* [GIVEN ENTRIES]
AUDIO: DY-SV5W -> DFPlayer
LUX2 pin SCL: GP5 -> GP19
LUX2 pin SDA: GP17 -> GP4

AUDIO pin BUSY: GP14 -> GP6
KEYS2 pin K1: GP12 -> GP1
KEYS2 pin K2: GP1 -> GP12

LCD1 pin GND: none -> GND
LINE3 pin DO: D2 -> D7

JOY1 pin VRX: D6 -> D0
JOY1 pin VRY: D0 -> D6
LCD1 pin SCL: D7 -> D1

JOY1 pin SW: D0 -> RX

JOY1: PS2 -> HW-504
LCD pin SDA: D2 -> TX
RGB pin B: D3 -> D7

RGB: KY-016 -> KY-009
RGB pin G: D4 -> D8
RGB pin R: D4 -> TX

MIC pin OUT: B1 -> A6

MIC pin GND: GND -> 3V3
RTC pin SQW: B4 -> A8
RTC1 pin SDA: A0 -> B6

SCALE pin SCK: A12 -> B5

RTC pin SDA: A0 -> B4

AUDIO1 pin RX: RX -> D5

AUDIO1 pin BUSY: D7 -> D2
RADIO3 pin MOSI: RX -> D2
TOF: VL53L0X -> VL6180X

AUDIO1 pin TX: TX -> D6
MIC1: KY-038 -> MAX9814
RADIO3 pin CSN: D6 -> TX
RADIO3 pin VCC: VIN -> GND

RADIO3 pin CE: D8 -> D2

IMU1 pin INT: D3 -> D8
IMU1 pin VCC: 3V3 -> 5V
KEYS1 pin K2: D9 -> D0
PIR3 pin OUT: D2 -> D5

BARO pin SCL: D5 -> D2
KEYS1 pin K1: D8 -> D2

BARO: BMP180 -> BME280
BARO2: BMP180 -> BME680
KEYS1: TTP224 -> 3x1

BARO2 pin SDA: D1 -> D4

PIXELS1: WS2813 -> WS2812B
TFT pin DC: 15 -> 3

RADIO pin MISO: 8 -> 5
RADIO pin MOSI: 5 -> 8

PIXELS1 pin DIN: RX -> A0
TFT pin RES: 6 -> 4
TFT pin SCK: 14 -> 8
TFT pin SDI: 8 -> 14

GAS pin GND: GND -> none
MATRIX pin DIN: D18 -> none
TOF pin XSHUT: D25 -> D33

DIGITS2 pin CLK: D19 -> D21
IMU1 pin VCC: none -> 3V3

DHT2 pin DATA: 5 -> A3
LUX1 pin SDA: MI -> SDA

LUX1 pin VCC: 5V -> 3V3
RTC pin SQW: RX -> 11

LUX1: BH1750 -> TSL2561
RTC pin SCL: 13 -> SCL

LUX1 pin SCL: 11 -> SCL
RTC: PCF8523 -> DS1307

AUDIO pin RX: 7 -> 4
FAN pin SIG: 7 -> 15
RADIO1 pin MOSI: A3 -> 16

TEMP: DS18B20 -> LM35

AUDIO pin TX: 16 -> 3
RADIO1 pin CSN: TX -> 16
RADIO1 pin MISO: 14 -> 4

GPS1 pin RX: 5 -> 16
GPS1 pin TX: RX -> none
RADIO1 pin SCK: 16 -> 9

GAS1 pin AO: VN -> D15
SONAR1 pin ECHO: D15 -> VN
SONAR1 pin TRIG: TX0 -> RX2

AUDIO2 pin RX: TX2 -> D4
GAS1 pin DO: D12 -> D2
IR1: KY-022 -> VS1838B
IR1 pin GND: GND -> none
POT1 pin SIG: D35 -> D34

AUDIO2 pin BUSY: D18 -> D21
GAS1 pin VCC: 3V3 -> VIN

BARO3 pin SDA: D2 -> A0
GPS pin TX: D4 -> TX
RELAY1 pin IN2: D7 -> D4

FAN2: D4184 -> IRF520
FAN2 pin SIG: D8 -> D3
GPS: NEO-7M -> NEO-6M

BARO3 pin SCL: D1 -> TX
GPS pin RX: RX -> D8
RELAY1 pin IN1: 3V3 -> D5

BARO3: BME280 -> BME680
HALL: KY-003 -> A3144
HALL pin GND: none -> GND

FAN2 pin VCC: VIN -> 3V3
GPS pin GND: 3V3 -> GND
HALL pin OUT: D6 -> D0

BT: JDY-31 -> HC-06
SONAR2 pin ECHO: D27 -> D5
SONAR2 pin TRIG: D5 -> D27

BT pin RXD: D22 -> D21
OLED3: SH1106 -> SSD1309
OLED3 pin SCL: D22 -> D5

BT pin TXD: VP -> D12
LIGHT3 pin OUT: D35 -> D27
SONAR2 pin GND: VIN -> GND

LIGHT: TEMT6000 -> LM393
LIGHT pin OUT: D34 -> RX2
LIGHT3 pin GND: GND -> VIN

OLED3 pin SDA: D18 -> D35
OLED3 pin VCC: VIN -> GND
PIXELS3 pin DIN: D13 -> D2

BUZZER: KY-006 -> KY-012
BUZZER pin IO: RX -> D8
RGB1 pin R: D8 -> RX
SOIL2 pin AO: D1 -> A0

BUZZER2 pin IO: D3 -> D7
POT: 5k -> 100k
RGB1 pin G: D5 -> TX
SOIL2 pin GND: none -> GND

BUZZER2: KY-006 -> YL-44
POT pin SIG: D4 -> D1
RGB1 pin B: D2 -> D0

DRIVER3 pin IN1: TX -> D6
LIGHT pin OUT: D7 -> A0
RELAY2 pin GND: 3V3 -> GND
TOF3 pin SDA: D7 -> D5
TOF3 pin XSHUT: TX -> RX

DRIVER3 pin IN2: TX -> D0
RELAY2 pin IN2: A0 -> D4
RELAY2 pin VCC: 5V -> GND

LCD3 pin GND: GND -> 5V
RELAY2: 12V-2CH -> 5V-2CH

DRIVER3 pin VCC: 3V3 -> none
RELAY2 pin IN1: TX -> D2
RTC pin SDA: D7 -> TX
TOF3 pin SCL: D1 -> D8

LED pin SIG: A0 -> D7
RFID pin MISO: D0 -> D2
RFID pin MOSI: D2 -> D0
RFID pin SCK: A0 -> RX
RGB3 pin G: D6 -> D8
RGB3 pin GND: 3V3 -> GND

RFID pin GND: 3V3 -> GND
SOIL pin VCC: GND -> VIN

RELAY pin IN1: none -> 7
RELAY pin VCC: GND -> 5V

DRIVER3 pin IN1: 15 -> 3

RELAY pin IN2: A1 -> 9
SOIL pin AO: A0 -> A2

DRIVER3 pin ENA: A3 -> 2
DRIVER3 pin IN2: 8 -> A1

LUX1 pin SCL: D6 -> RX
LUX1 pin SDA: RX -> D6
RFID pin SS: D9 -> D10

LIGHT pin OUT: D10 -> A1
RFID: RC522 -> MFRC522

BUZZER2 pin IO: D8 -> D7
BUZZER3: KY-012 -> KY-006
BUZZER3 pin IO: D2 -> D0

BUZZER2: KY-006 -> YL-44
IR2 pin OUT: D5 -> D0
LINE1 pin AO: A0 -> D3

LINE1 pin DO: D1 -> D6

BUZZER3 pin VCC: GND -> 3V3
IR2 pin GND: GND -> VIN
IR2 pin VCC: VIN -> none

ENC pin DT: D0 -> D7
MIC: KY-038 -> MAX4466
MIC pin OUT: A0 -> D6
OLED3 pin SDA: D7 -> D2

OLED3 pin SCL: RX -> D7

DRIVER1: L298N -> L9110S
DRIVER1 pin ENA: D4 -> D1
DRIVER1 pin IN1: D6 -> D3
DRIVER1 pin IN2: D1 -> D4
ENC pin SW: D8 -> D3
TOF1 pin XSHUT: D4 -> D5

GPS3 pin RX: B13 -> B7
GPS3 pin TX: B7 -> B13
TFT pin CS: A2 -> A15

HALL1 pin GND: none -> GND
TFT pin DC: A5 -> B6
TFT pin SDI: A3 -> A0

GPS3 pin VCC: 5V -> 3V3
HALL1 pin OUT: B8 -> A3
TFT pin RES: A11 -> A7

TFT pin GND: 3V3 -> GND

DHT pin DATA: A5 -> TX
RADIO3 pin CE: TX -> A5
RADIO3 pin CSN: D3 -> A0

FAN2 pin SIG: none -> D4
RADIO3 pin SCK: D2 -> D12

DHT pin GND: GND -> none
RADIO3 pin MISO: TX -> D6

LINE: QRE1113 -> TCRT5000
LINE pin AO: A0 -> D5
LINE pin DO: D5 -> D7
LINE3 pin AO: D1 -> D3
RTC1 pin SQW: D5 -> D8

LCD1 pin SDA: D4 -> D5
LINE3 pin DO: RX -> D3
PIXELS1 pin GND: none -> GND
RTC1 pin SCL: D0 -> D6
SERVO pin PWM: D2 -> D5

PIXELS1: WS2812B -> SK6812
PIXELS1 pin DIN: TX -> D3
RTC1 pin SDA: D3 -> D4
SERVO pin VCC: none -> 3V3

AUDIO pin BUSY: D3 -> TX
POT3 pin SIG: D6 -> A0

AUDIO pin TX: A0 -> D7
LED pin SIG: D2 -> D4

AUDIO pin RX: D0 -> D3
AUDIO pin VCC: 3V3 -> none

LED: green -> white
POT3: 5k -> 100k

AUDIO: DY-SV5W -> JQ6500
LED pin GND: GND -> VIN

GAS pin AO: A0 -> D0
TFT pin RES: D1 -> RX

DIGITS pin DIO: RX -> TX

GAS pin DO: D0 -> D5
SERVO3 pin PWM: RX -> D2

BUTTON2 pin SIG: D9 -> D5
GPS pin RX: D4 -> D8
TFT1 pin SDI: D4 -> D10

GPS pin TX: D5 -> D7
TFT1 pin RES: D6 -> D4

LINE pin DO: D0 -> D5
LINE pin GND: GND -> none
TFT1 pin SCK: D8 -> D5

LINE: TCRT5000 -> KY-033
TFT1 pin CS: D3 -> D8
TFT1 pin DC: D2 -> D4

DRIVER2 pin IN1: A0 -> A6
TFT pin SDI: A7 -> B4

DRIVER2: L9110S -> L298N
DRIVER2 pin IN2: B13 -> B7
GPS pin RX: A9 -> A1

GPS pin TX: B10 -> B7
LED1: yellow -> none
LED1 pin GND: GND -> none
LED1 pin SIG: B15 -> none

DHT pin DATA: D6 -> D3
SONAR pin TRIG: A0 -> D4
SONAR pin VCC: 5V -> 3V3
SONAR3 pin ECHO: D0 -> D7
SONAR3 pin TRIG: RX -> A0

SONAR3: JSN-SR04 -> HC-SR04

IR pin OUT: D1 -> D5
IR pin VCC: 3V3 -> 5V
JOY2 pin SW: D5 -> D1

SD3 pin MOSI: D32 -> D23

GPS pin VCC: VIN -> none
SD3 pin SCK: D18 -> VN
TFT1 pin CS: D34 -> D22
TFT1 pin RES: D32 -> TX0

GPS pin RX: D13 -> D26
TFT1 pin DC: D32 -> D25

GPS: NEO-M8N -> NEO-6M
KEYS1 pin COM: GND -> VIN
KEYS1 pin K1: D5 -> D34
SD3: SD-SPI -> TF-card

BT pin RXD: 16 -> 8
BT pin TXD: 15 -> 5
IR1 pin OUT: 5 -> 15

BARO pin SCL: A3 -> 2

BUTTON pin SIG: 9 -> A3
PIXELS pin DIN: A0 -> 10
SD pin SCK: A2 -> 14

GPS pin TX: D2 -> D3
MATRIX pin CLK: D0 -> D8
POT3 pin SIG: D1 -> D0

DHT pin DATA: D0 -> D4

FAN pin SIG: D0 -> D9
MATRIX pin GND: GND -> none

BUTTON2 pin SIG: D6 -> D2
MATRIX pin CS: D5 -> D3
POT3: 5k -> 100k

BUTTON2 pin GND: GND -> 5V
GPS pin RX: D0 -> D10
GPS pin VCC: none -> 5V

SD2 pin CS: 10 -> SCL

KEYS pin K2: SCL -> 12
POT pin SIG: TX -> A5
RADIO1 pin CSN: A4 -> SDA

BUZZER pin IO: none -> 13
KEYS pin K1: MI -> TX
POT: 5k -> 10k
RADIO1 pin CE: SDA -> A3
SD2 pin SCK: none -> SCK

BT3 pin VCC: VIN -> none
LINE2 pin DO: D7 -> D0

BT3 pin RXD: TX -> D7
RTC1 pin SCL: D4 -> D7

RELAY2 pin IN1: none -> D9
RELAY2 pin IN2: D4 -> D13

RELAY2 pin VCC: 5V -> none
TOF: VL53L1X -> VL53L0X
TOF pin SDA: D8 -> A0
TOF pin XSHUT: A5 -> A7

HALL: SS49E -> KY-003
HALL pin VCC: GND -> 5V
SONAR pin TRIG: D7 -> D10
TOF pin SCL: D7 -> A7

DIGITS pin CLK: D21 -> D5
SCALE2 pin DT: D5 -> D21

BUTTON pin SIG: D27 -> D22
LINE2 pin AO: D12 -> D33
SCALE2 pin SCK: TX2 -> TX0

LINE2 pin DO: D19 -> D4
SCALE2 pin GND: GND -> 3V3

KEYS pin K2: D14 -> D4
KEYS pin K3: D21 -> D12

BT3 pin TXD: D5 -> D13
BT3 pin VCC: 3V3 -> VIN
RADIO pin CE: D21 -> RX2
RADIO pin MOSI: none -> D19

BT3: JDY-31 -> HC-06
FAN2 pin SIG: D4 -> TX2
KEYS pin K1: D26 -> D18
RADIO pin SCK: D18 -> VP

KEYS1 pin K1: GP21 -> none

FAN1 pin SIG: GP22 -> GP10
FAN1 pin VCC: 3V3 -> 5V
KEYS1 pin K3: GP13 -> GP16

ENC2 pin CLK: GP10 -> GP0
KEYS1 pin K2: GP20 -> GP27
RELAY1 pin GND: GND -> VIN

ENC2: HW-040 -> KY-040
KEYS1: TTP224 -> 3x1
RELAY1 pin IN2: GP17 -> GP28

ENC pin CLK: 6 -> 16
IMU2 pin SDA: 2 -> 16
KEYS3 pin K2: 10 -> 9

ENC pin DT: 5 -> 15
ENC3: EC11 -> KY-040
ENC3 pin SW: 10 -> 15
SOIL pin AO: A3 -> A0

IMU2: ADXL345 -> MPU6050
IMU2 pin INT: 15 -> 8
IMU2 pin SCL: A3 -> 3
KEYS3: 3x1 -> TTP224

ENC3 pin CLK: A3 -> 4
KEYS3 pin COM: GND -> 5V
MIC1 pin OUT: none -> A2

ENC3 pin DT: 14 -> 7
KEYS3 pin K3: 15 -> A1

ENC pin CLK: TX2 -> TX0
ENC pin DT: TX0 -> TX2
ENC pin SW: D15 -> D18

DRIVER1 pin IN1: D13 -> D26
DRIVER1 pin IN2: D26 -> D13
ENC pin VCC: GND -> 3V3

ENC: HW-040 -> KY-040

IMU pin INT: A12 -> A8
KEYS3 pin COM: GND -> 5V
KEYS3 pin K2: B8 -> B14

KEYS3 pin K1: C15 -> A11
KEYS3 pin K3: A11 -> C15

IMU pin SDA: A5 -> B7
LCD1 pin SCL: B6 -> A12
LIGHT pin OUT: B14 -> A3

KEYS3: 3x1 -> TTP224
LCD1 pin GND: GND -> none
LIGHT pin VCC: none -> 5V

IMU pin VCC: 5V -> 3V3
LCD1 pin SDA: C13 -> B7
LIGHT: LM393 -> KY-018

* [TASK INSTRUCTIONS] Wherever the line holding "TOF pin SDA: D8 -> A0" falls in the entries above, copy exactly from it through the line holding "IMU pin SDA: A5 -> B7", inclusive, and add nothing.

* [YOUR RESPONSE]
TOF pin SDA: D8 -> A0
TOF pin XSHUT: A5 -> A7

HALL: SS49E -> KY-003
HALL pin VCC: GND -> 5V
SONAR pin TRIG: D7 -> D10
TOF pin SCL: D7 -> A7

DIGITS pin CLK: D21 -> D5
SCALE2 pin DT: D5 -> D21

BUTTON pin SIG: D27 -> D22
LINE2 pin AO: D12 -> D33
SCALE2 pin SCK: TX2 -> TX0

LINE2 pin DO: D19 -> D4
SCALE2 pin GND: GND -> 3V3

KEYS pin K2: D14 -> D4
KEYS pin K3: D21 -> D12

BT3 pin TXD: D5 -> D13
BT3 pin VCC: 3V3 -> VIN
RADIO pin CE: D21 -> RX2
RADIO pin MOSI: none -> D19

BT3: JDY-31 -> HC-06
FAN2 pin SIG: D4 -> TX2
KEYS pin K1: D26 -> D18
RADIO pin SCK: D18 -> VP

KEYS1 pin K1: GP21 -> none

FAN1 pin SIG: GP22 -> GP10
FAN1 pin VCC: 3V3 -> 5V
KEYS1 pin K3: GP13 -> GP16

ENC2 pin CLK: GP10 -> GP0
KEYS1 pin K2: GP20 -> GP27
RELAY1 pin GND: GND -> VIN

ENC2: HW-040 -> KY-040
KEYS1: TTP224 -> 3x1
RELAY1 pin IN2: GP17 -> GP28

ENC pin CLK: 6 -> 16
IMU2 pin SDA: 2 -> 16
KEYS3 pin K2: 10 -> 9

ENC pin DT: 5 -> 15
ENC3: EC11 -> KY-040
ENC3 pin SW: 10 -> 15
SOIL pin AO: A3 -> A0

IMU2: ADXL345 -> MPU6050
IMU2 pin INT: 15 -> 8
IMU2 pin SCL: A3 -> 3
KEYS3: 3x1 -> TTP224

ENC3 pin CLK: A3 -> 4
KEYS3 pin COM: GND -> 5V
MIC1 pin OUT: none -> A2

ENC3 pin DT: 14 -> 7
KEYS3 pin K3: 15 -> A1

ENC pin CLK: TX2 -> TX0
ENC pin DT: TX0 -> TX2
ENC pin SW: D15 -> D18

DRIVER1 pin IN1: D13 -> D26
DRIVER1 pin IN2: D26 -> D13
ENC pin VCC: GND -> 3V3

ENC: HW-040 -> KY-040

IMU pin INT: A12 -> A8
KEYS3 pin COM: GND -> 5V
KEYS3 pin K2: B8 -> B14

KEYS3 pin K1: C15 -> A11
KEYS3 pin K3: A11 -> C15

IMU pin SDA: A5 -> B7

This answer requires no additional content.